» **WHAT THE TASK REQUIRES**: Word for word, please restate each record and pass over the pictures.

--- SOURCE RECORDS Enclosed Below ---

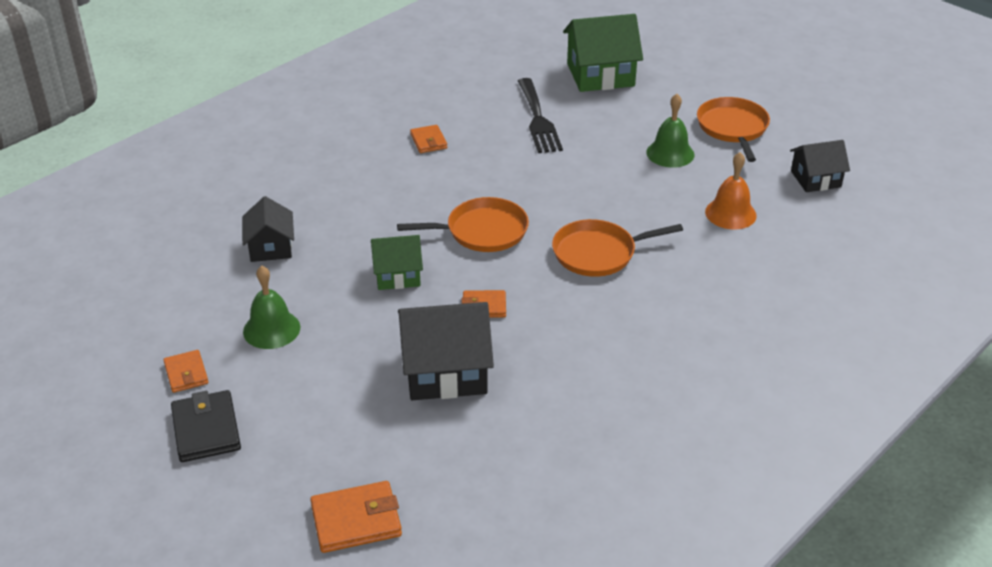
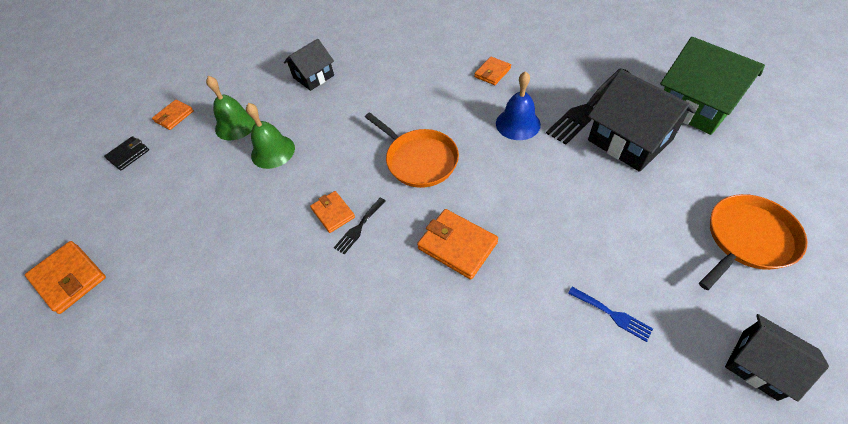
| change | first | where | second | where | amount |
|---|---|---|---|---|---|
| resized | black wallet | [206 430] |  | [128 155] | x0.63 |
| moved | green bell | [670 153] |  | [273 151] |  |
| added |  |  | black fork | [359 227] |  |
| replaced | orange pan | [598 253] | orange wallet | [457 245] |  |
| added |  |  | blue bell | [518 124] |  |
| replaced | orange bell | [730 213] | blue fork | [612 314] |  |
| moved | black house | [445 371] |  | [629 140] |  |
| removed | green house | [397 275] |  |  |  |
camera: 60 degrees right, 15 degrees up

--- End of Enclosed SOURCE RECORDS ---

» **PROBLEM SOLUTION**:
| change | first | where | second | where | amount |
|---|---|---|---|---|---|
| resized | black wallet | [206 430] |  | [128 155] | x0.63 |
| moved | green bell | [670 153] |  | [273 151] |  |
| added |  |  | black fork | [359 227] |  |
| replaced | orange pan | [598 253] | orange wallet | [457 245] |  |
| added |  |  | blue bell | [518 124] |  |
| replaced | orange bell | [730 213] | blue fork | [612 314] |  |
| moved | black house | [445 371] |  | [629 140] |  |
| removed | green house | [397 275] |  |  |  |
camera: 60 degrees right, 15 degrees up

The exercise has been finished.